RECORDS SUPPLIED ->

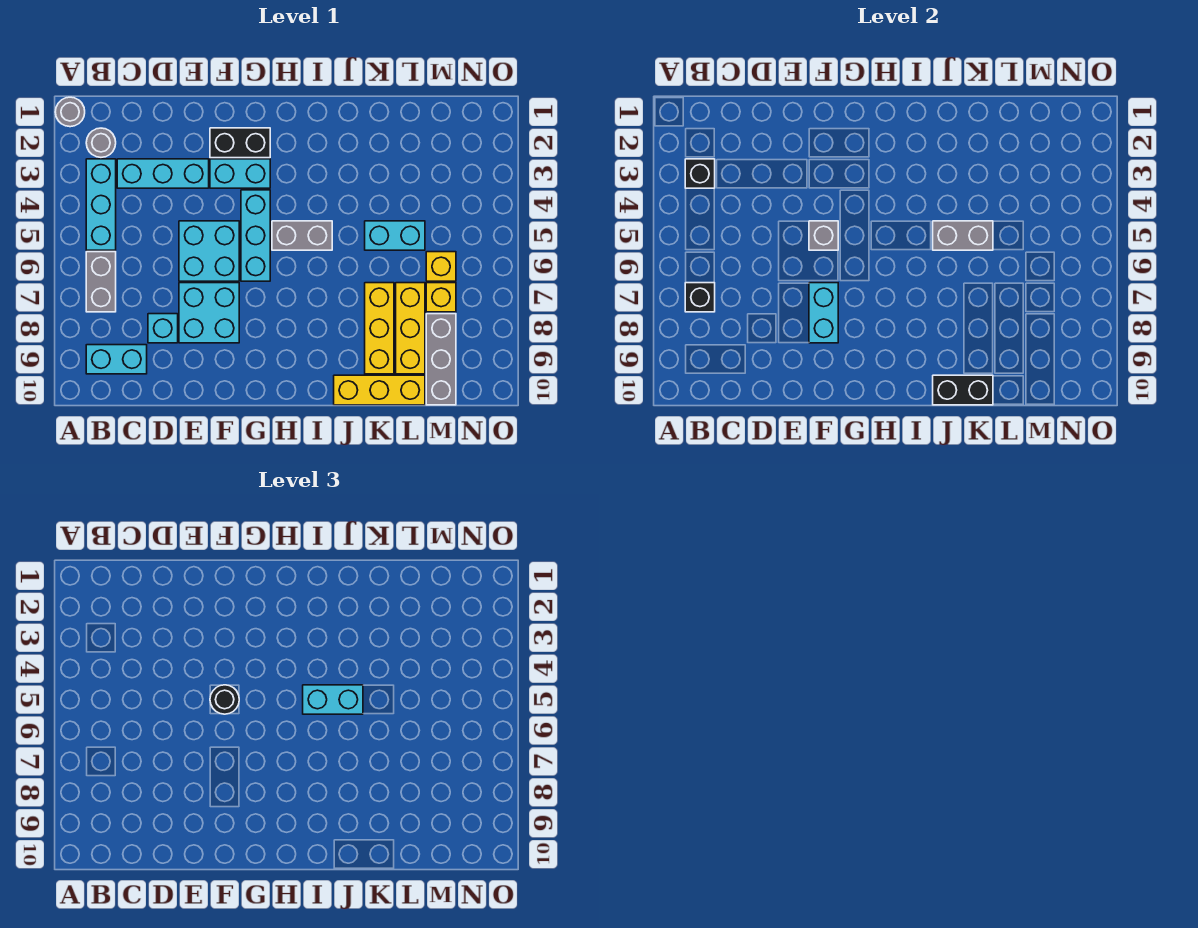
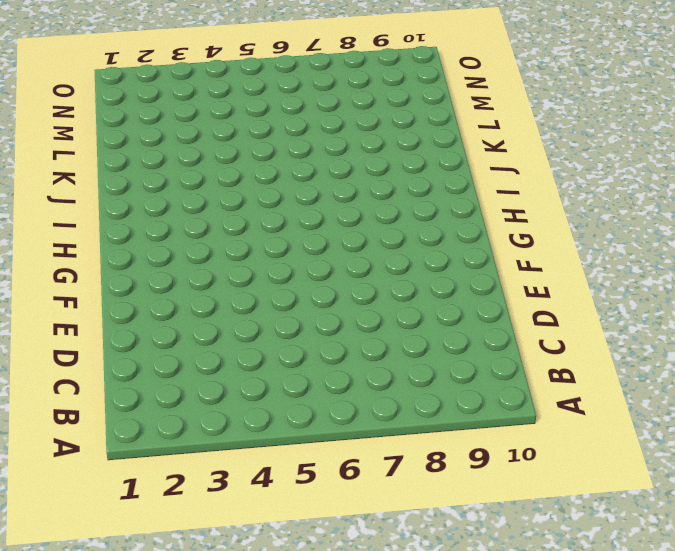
none -> grey round brick A1 level 1
none -> grey round brick B2 level 1
none -> cyan brick B3:B5 level 1

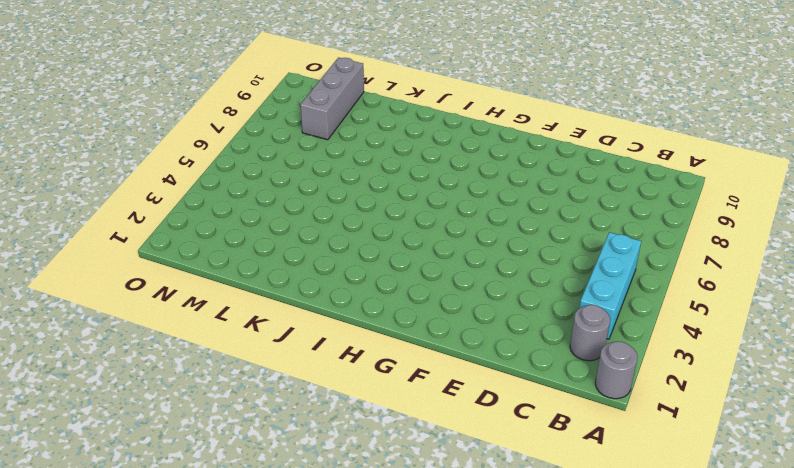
none -> grey brick B6:B7 level 1
none -> cyan brick B9:C9 level 1
none -> cyan brick C3:E3 level 1

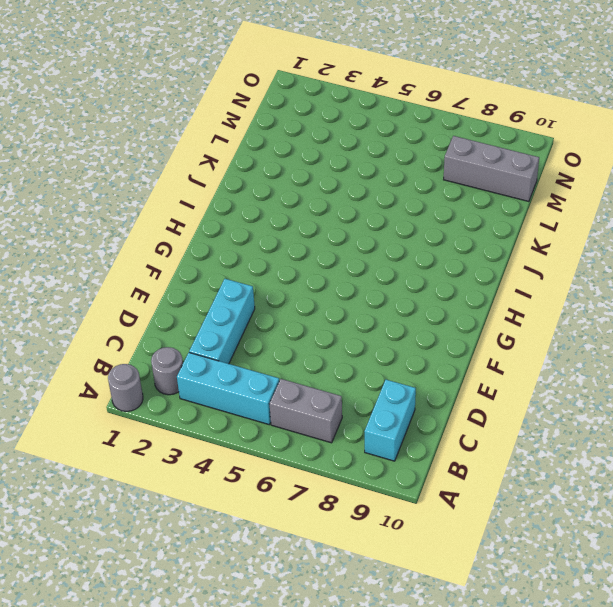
none -> cyan brick D8 level 1
none -> cyan brick E5:F6 level 1
none -> cyan brick E7:F8 level 1

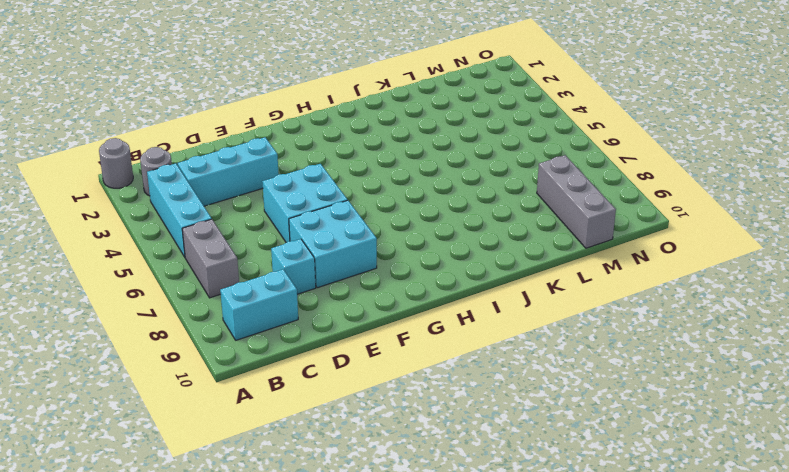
none -> black brick F2:G2 level 1
none -> cyan brick F3:G3 level 1
none -> cyan brick G4:G6 level 1

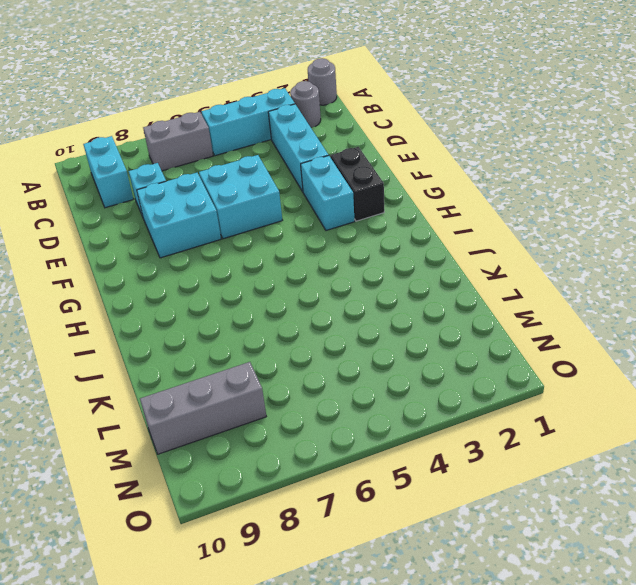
none -> cyan brick G4:G6 level 1
none -> grey brick H5:I5 level 1
none -> yellow brick J10:L10 level 1

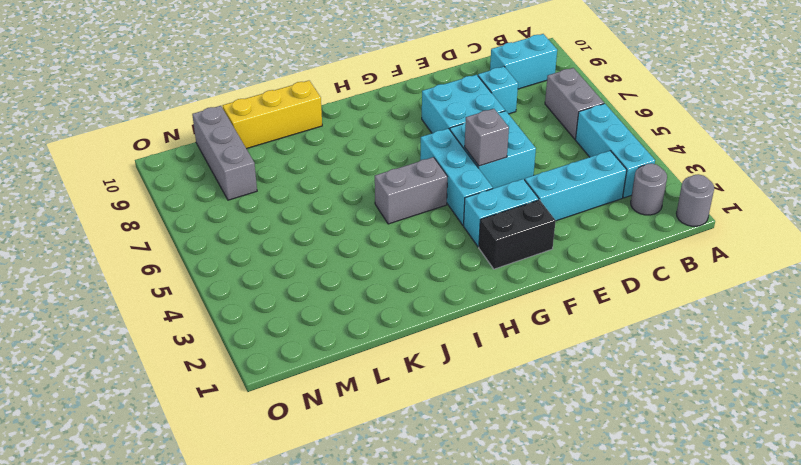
none -> cyan brick K5:L5 level 1
none -> yellow brick K7:K9 level 1
none -> yellow brick L7:L9 level 1

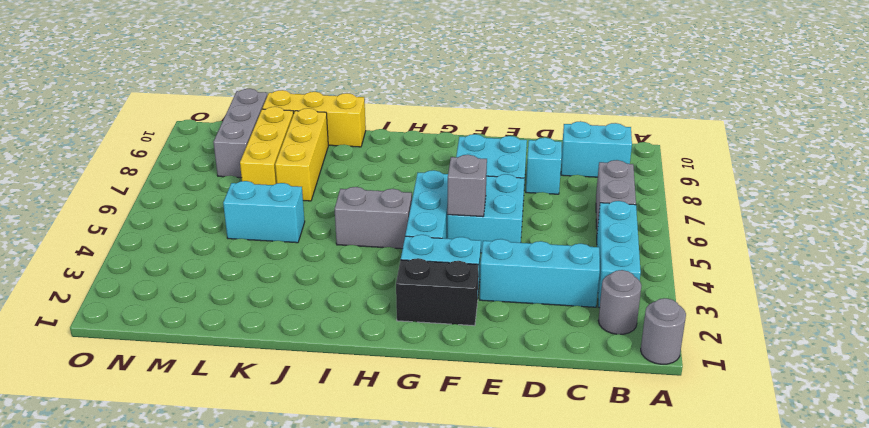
none -> yellow brick M6 level 1
none -> yellow brick M7 level 1
none -> black brick B3 level 2

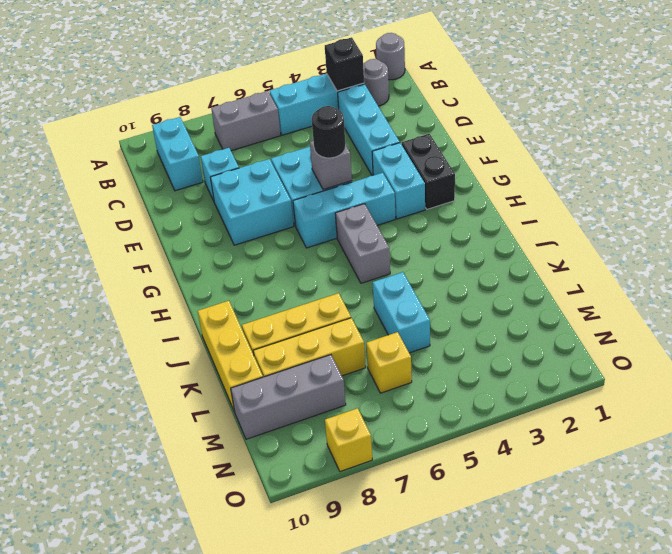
yellow brick O8 level 1 -> yellow brick M7 level 1
none -> black brick B7 level 2
none -> cyan brick F7:F8 level 2
none -> grey brick J5:K5 level 2

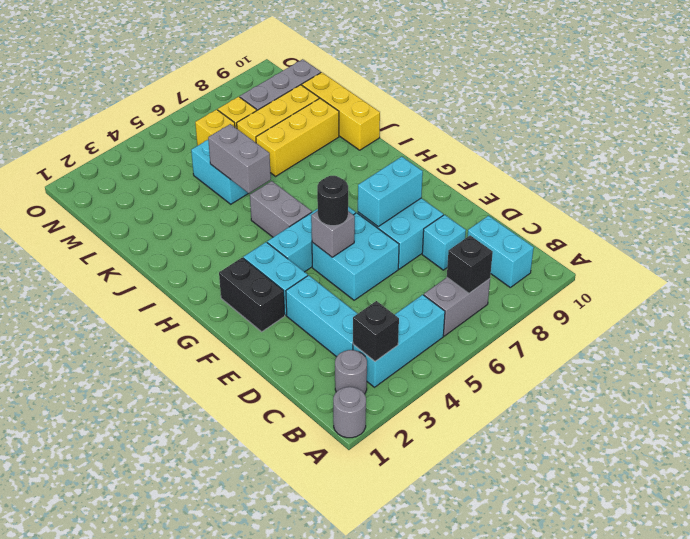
none -> black brick J10:K10 level 2
none -> cyan brick I5:J5 level 3

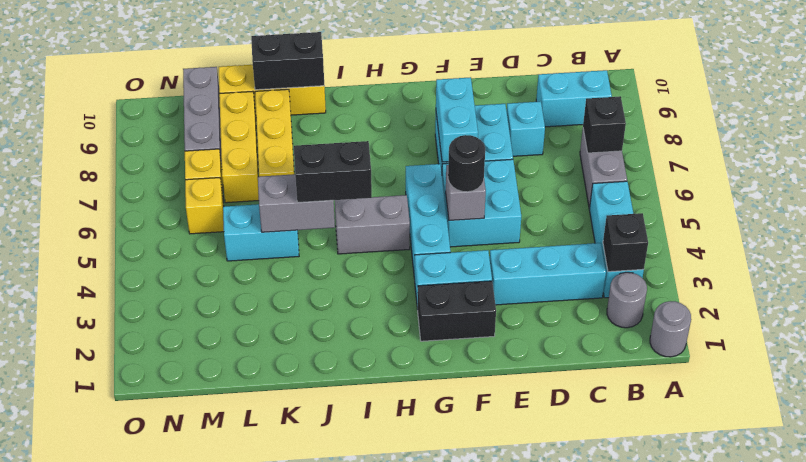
black brick I5:J5 level 3 -> cyan brick I5:J5 level 3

EXERCISE DETAILS -> Reproduce the material word for word, minus the images.

ANSWER BOX ->
none -> grey round brick A1 level 1
none -> grey round brick B2 level 1
none -> cyan brick B3:B5 level 1

none -> grey brick B6:B7 level 1
none -> cyan brick B9:C9 level 1
none -> cyan brick C3:E3 level 1

none -> cyan brick D8 level 1
none -> cyan brick E5:F6 level 1
none -> cyan brick E7:F8 level 1

none -> black brick F2:G2 level 1
none -> cyan brick F3:G3 level 1
none -> cyan brick G4:G6 level 1

none -> cyan brick G4:G6 level 1
none -> grey brick H5:I5 level 1
none -> yellow brick J10:L10 level 1

none -> cyan brick K5:L5 level 1
none -> yellow brick K7:K9 level 1
none -> yellow brick L7:L9 level 1

none -> yellow brick M6 level 1
none -> yellow brick M7 level 1
none -> black brick B3 level 2

yellow brick O8 level 1 -> yellow brick M7 level 1
none -> black brick B7 level 2
none -> cyan brick F7:F8 level 2
none -> grey brick J5:K5 level 2

none -> black brick J10:K10 level 2
none -> cyan brick I5:J5 level 3

black brick I5:J5 level 3 -> cyan brick I5:J5 level 3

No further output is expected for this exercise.